EXERCISE DETAILS — Repeat the stretch of entries below from the line with "camera: 20 degrees left, 5 degrees down" through the line with "- scaled: carton". Include both ends and add nothing.

Object state change records —
=-=-=

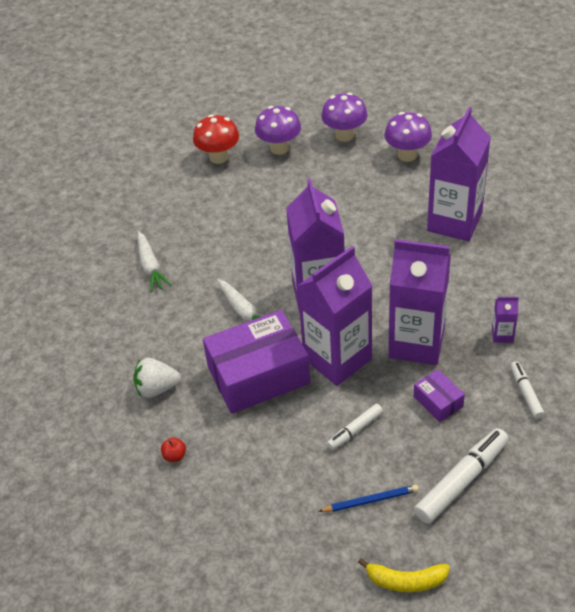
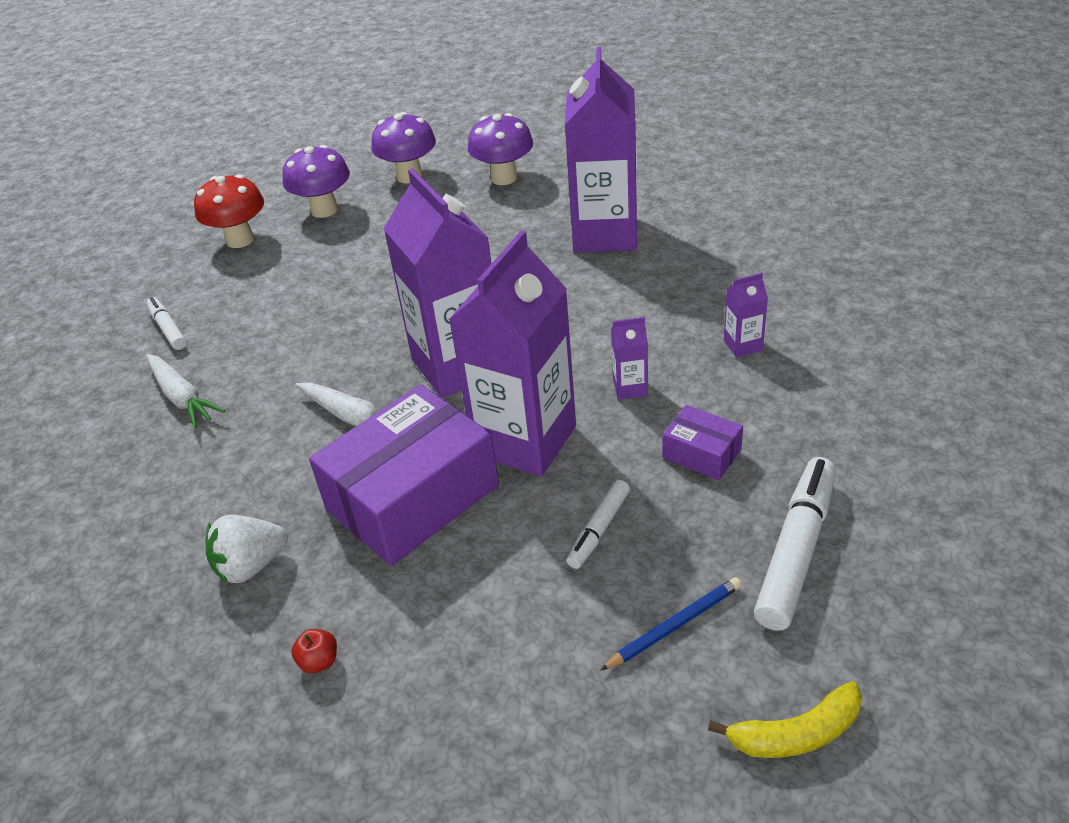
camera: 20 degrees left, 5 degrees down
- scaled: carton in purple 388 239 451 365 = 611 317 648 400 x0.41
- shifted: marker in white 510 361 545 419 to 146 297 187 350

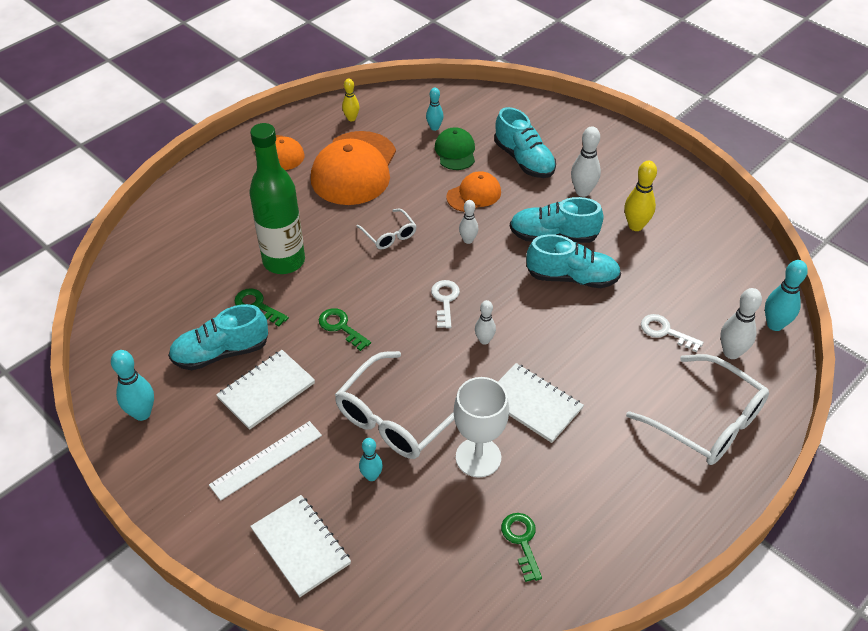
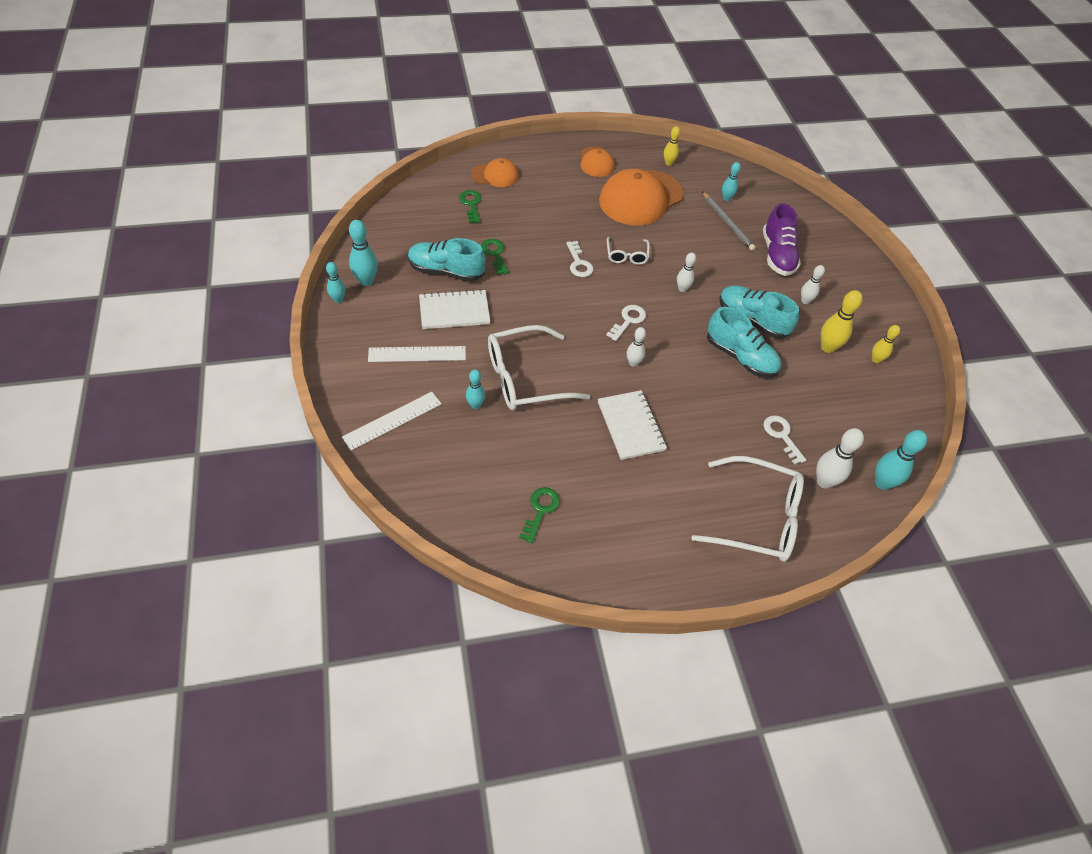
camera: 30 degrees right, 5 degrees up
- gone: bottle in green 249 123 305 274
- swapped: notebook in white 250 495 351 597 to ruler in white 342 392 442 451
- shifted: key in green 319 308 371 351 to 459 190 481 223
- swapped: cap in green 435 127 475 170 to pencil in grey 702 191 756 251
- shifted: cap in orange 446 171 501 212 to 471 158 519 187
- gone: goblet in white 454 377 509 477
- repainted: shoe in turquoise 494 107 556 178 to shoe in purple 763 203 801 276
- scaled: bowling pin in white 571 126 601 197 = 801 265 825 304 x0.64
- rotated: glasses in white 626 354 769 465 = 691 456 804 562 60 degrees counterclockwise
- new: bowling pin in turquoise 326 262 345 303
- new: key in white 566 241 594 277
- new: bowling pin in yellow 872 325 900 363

=-=-=

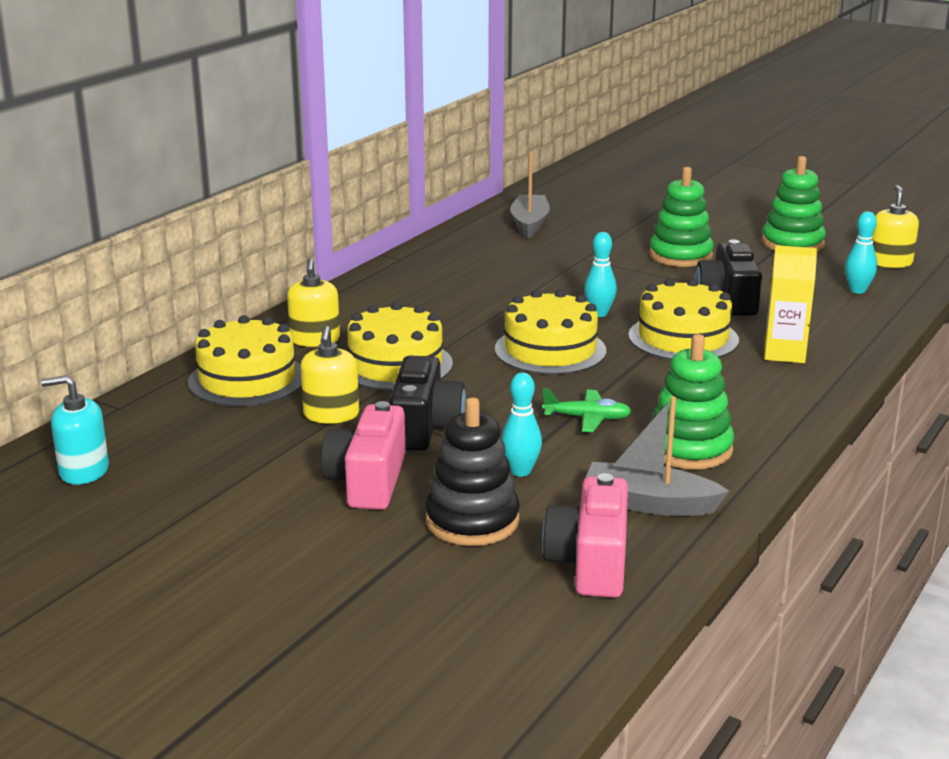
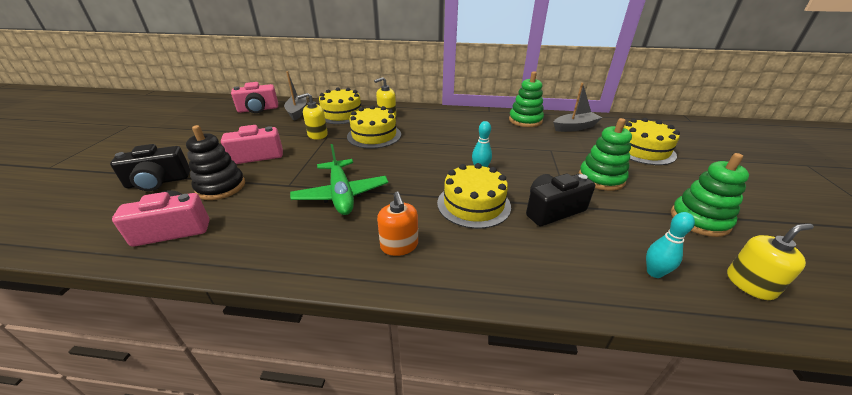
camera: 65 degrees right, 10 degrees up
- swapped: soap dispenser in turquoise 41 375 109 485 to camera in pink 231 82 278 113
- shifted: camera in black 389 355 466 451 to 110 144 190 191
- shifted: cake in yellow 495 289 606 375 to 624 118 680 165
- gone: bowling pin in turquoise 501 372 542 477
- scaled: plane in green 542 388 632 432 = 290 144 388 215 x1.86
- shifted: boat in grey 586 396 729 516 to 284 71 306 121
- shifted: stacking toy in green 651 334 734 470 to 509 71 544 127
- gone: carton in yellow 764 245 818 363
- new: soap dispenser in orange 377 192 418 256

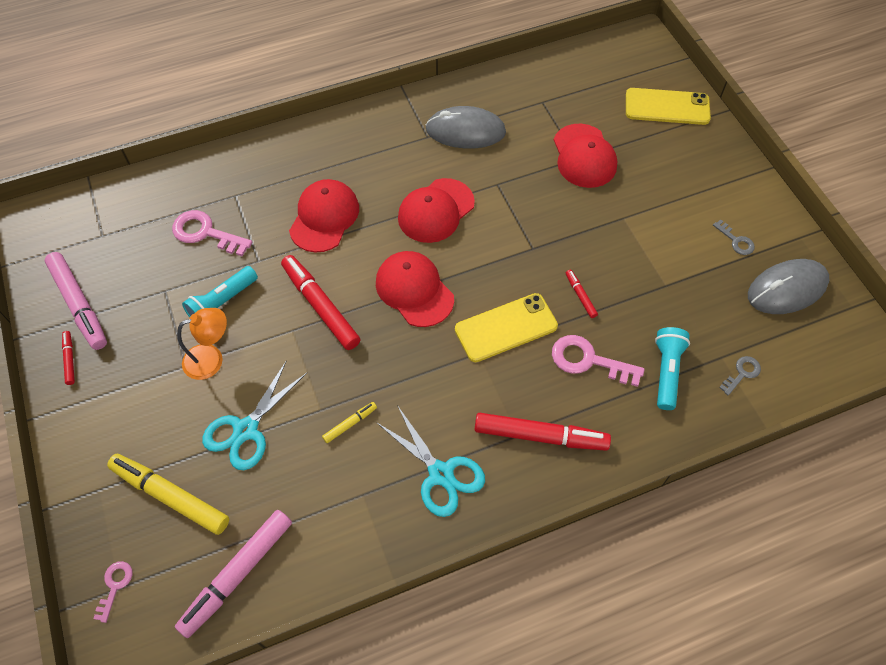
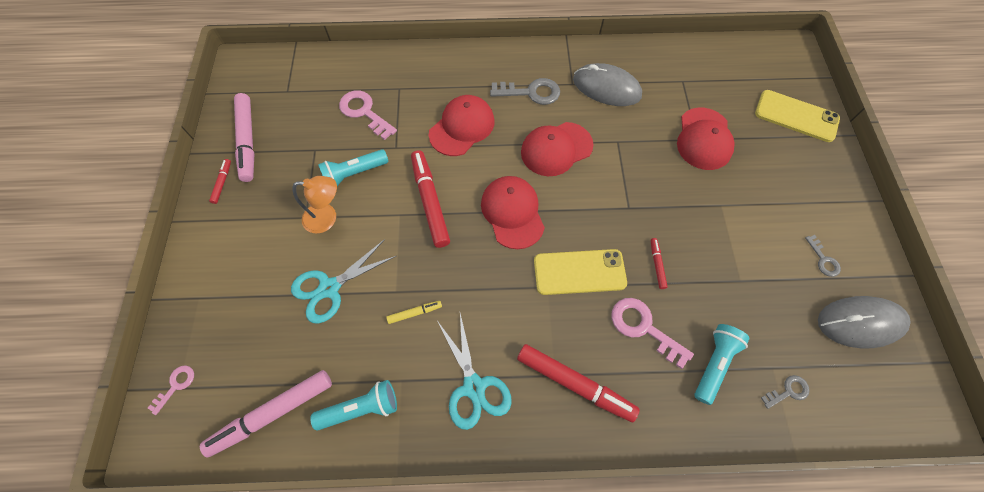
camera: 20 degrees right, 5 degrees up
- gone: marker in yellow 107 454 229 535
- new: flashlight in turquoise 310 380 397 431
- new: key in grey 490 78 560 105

=-=-=

THE ANSWER —
camera: 20 degrees left, 5 degrees down
- scaled: carton in purple 388 239 451 365 = 611 317 648 400 x0.41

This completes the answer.